Task details:
In the material below, the required lines run from the one containing "turquoise ball: [769,103,883,217]" through the one containing "turquoise trophy: [762,320,911,501]". Copy those lines exactly, ends included, and nothing else.

Supplied information:
-------------------------
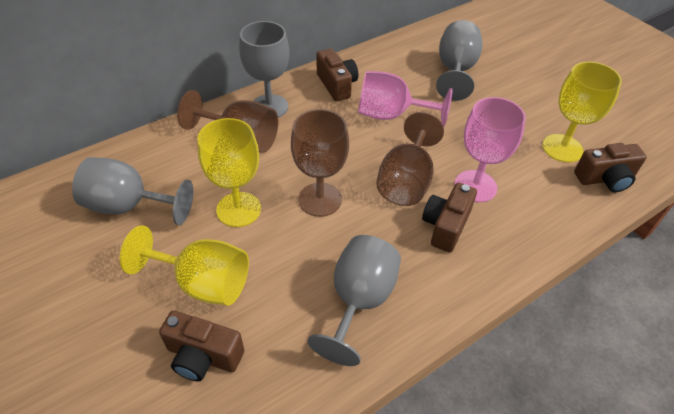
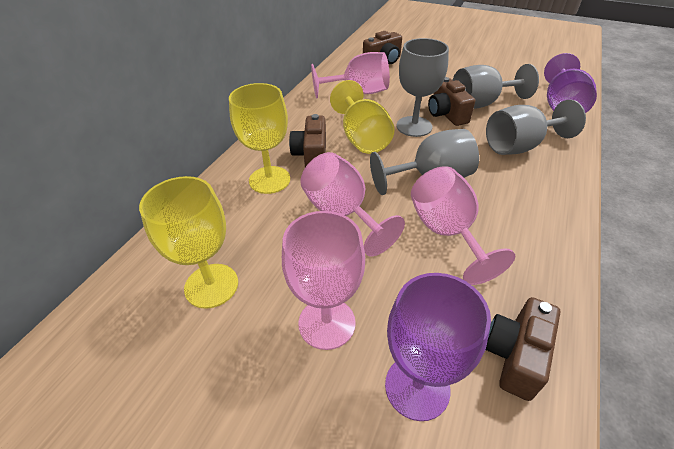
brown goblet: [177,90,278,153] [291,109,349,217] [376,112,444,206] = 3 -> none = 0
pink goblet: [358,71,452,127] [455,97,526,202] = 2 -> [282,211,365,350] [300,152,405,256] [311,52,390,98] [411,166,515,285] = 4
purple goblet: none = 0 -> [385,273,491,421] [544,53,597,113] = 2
-------------------------
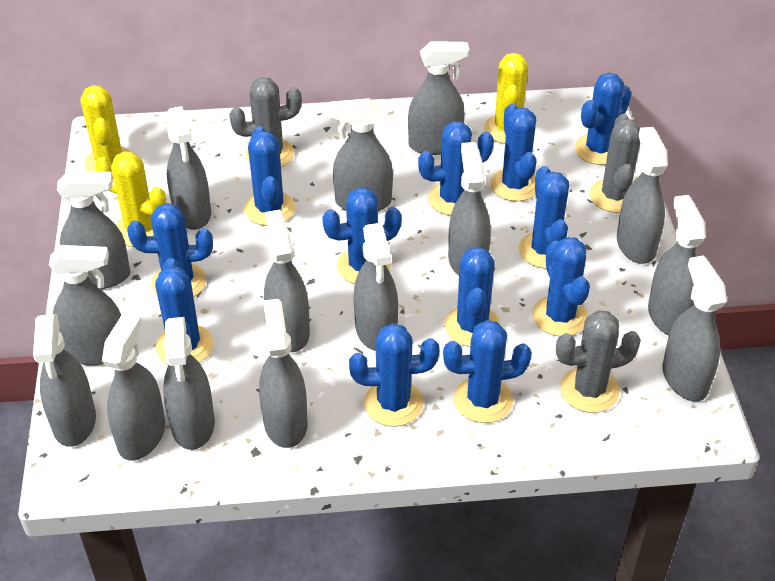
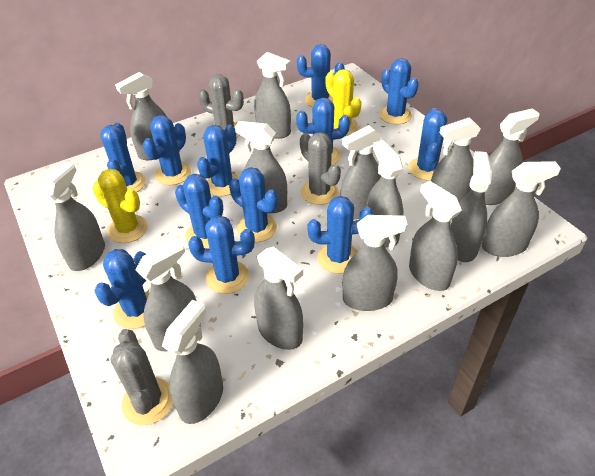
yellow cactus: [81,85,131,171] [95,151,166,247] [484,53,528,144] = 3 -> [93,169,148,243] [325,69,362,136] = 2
-------------------------
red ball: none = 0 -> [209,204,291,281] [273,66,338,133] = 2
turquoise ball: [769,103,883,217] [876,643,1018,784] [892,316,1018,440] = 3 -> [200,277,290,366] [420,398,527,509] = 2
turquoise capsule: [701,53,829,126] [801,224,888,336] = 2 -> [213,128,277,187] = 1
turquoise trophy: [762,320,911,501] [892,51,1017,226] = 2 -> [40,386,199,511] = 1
-------------------------
Response to the task:
turquoise ball: [769,103,883,217] [876,643,1018,784] [892,316,1018,440] = 3 -> [200,277,290,366] [420,398,527,509] = 2
turquoise capsule: [701,53,829,126] [801,224,888,336] = 2 -> [213,128,277,187] = 1
turquoise trophy: [762,320,911,501] [892,51,1017,226] = 2 -> [40,386,199,511] = 1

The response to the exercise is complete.